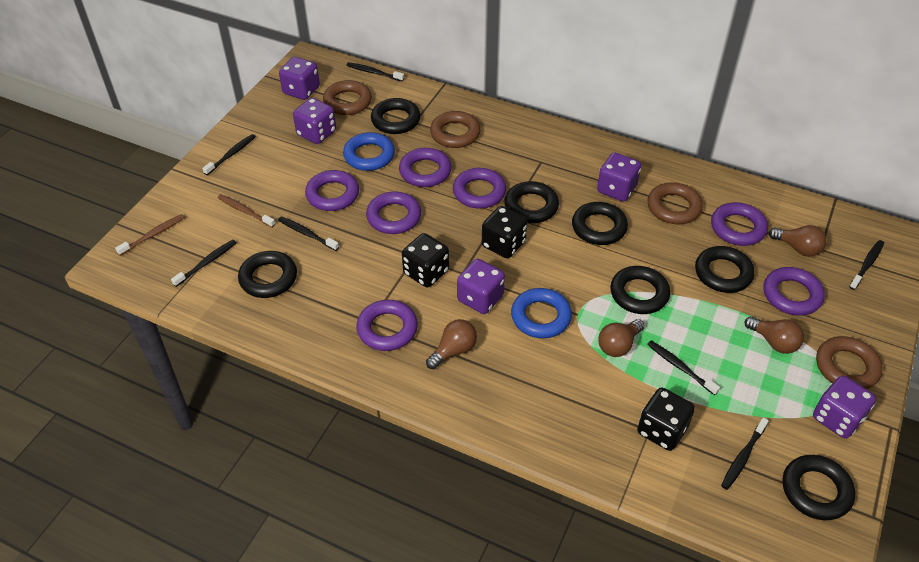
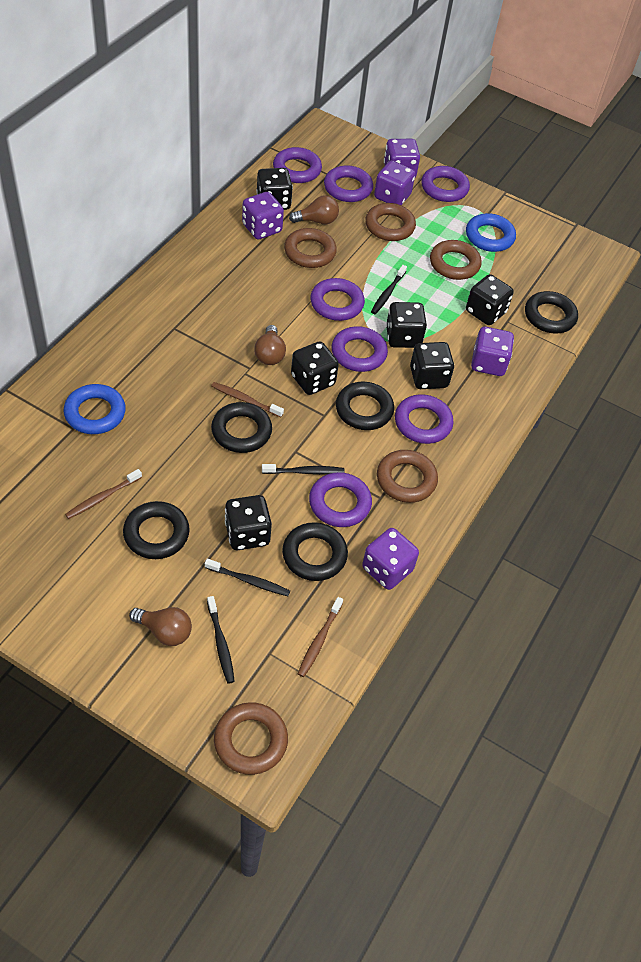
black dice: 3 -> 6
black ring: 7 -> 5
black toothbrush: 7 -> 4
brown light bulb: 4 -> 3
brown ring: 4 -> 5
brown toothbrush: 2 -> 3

---

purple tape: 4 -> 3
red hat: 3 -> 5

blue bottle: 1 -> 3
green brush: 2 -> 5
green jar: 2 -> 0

Exercise requirements: Which lines in the data above contain "brown"? Show each one.

Answer to this exercise:
brown light bulb: 4 -> 3
brown ring: 4 -> 5
brown toothbrush: 2 -> 3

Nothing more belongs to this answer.